YOUR ASSIGNMENT —
Scan the material below for the string "amarillo", and copy every line where it shows up.

□ □ □

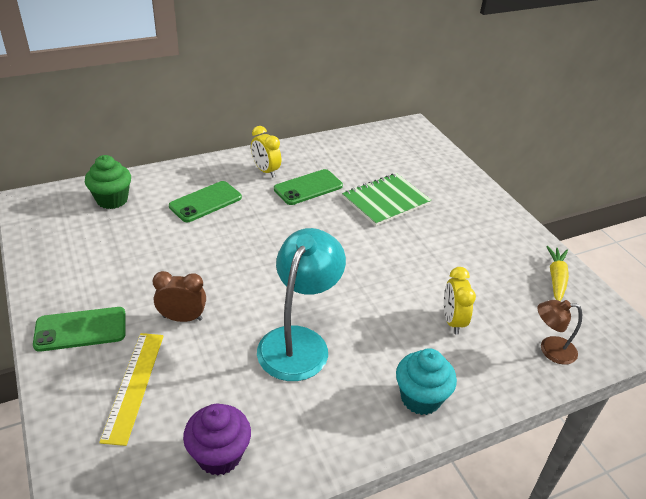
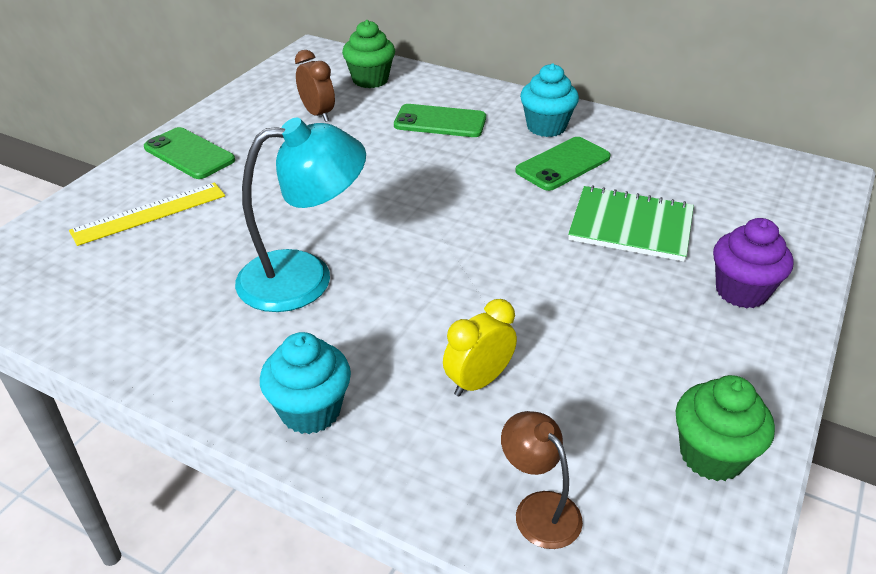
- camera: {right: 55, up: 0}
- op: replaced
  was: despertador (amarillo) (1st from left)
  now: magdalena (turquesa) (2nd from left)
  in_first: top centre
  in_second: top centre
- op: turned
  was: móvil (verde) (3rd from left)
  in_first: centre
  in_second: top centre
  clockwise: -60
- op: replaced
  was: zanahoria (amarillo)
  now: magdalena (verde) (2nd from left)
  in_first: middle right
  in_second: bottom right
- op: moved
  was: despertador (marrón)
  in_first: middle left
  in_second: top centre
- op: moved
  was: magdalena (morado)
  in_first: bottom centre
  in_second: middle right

□ □ □

OUTPUT OF THE TASK —
  was: despertador (amarillo) (1st from left)
  was: zanahoria (amarillo)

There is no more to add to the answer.